> _WHAT TO DO_: For the listing below, output exactly the lines from the line with "(470, 167) = (364, 210): green" up to and including the line with "camera: 20 degrees left, 10 degrees down", and no other lines.

___ ENTRIES SHOWN

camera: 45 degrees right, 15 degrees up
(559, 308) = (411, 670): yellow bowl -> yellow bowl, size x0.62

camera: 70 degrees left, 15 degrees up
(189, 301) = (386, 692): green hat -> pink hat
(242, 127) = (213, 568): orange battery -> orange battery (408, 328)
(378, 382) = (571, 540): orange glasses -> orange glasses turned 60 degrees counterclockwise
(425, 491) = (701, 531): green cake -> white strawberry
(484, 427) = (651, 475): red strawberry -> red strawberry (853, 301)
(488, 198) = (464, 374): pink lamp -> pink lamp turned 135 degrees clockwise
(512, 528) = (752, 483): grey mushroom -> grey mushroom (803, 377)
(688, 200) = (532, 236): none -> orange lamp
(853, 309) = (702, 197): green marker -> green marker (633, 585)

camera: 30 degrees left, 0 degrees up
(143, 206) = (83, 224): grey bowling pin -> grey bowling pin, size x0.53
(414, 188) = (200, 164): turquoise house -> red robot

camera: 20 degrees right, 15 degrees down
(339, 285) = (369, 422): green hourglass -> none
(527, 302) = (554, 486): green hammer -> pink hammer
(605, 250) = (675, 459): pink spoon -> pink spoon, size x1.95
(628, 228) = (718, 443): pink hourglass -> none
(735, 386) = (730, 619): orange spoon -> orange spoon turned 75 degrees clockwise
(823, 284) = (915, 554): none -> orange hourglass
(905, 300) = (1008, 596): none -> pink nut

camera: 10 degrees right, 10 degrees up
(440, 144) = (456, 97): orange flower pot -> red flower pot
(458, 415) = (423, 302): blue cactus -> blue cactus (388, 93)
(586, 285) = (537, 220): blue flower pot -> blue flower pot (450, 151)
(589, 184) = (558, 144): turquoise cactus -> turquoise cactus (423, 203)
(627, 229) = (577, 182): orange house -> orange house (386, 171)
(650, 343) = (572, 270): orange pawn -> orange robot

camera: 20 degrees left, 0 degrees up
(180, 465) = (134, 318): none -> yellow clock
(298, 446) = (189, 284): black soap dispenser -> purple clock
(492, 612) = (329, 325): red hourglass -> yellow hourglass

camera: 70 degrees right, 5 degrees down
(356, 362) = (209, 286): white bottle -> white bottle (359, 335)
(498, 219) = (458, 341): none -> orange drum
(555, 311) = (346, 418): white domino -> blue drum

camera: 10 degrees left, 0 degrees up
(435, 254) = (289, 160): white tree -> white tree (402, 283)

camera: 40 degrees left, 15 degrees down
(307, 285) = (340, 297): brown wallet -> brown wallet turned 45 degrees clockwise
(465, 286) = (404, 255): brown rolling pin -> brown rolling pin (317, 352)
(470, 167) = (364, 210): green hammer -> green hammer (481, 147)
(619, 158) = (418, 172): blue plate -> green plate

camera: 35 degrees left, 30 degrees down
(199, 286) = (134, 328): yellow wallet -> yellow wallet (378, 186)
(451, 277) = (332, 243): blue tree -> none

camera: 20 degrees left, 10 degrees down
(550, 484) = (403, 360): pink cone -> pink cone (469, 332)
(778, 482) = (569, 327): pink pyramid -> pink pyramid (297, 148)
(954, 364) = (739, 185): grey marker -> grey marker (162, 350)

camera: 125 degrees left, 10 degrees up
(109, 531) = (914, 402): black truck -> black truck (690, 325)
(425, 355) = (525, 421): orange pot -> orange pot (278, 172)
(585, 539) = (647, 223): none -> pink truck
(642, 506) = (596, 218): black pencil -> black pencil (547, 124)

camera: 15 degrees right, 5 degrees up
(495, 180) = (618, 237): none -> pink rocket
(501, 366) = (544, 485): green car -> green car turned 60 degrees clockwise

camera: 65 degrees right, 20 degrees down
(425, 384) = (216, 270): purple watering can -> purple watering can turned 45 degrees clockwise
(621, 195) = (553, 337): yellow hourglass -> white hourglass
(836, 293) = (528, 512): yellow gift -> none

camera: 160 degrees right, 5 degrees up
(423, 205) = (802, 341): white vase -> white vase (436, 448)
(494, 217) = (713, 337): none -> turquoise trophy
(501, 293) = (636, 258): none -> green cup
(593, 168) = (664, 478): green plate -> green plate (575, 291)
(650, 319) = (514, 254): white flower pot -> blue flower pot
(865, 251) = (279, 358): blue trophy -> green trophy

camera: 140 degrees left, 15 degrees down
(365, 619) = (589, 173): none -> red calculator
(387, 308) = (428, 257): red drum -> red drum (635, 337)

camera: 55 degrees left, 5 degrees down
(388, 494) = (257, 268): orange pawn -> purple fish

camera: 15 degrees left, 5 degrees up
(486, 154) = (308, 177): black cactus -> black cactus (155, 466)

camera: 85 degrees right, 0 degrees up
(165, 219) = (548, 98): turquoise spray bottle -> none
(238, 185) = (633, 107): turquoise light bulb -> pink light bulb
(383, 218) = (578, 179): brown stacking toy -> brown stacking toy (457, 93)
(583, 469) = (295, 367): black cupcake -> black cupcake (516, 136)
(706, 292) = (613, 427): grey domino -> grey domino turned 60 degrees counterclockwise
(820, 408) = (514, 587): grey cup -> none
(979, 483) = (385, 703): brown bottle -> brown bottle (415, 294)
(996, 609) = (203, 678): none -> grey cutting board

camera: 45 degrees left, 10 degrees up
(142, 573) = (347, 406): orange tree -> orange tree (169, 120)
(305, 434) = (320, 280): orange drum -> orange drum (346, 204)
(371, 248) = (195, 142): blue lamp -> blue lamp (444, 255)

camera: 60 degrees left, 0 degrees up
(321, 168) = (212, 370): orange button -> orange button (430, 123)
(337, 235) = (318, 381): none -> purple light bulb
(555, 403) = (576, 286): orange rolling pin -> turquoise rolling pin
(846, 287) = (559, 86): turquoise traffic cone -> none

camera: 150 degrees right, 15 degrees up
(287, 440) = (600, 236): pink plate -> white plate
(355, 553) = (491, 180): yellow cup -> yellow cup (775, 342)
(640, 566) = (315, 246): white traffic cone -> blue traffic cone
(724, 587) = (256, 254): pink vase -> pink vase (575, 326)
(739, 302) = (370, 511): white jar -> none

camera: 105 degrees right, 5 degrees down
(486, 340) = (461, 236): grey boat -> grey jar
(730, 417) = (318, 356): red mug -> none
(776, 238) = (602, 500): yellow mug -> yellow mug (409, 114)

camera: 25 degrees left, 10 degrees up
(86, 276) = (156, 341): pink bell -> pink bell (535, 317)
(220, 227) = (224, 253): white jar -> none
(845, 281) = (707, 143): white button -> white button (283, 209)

______

> _SOLUTION TO THE PROBLEM_:
(470, 167) = (364, 210): green hammer -> green hammer (481, 147)
(619, 158) = (418, 172): blue plate -> green plate

camera: 35 degrees left, 30 degrees down
(199, 286) = (134, 328): yellow wallet -> yellow wallet (378, 186)
(451, 277) = (332, 243): blue tree -> none

camera: 20 degrees left, 10 degrees down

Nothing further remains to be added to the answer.